━━━ Data ━━━
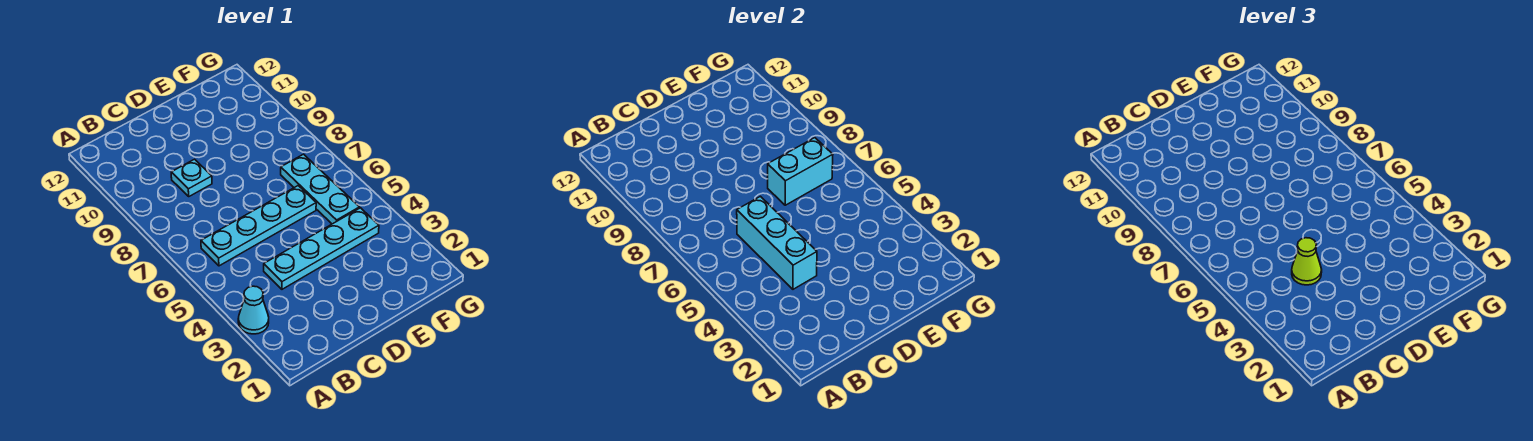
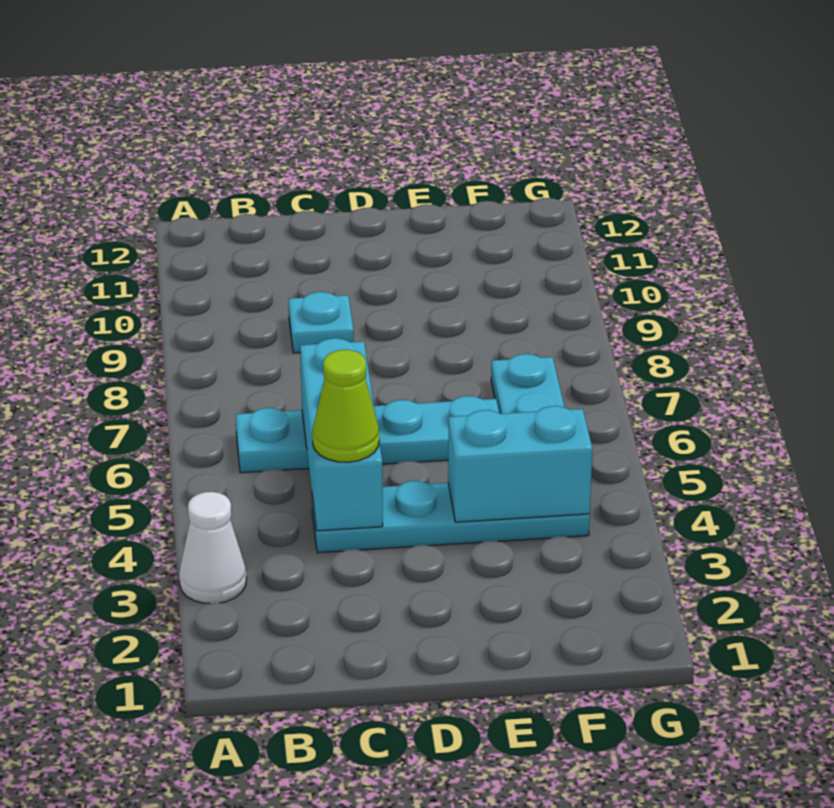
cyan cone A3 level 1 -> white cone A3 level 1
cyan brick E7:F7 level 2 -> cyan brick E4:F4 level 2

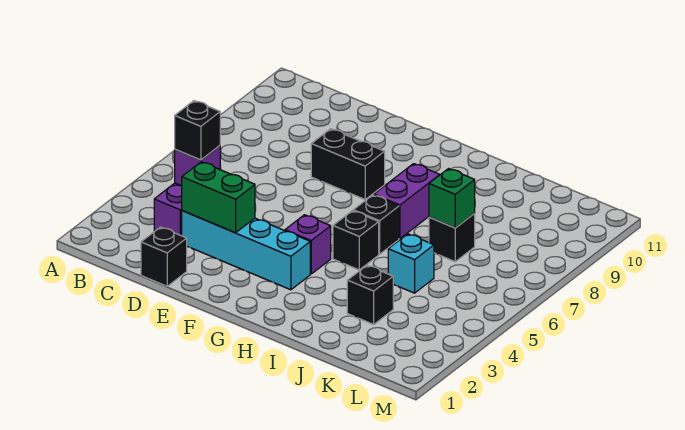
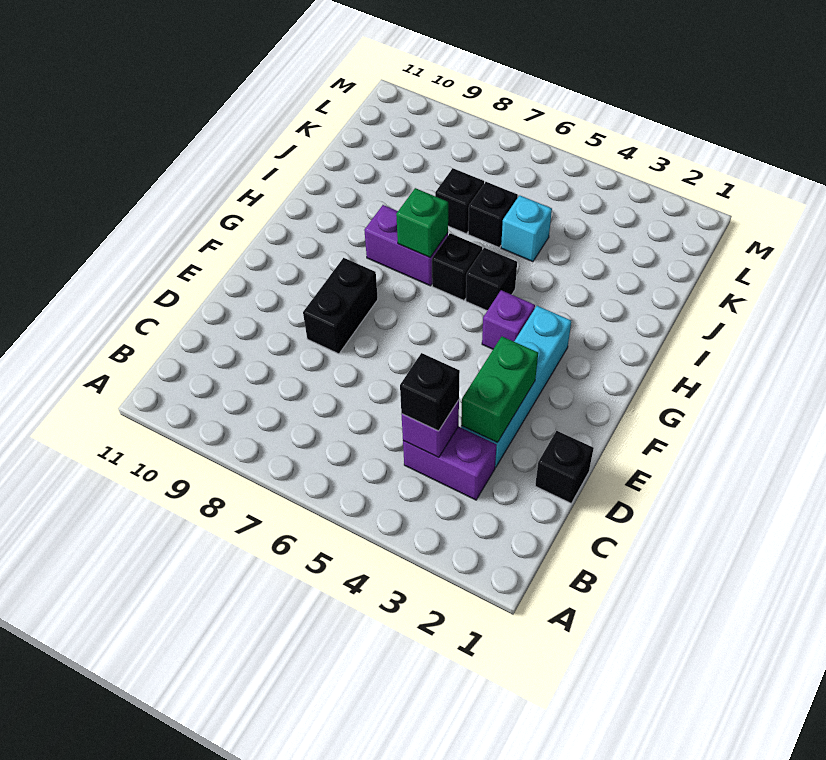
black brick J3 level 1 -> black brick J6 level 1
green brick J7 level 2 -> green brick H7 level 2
━━━
= Task prompt =
Please retype the whole of the data precisely, omitting pictures.

= Written response =
cyan cone A3 level 1 -> white cone A3 level 1
cyan brick E7:F7 level 2 -> cyan brick E4:F4 level 2

black brick J3 level 1 -> black brick J6 level 1
green brick J7 level 2 -> green brick H7 level 2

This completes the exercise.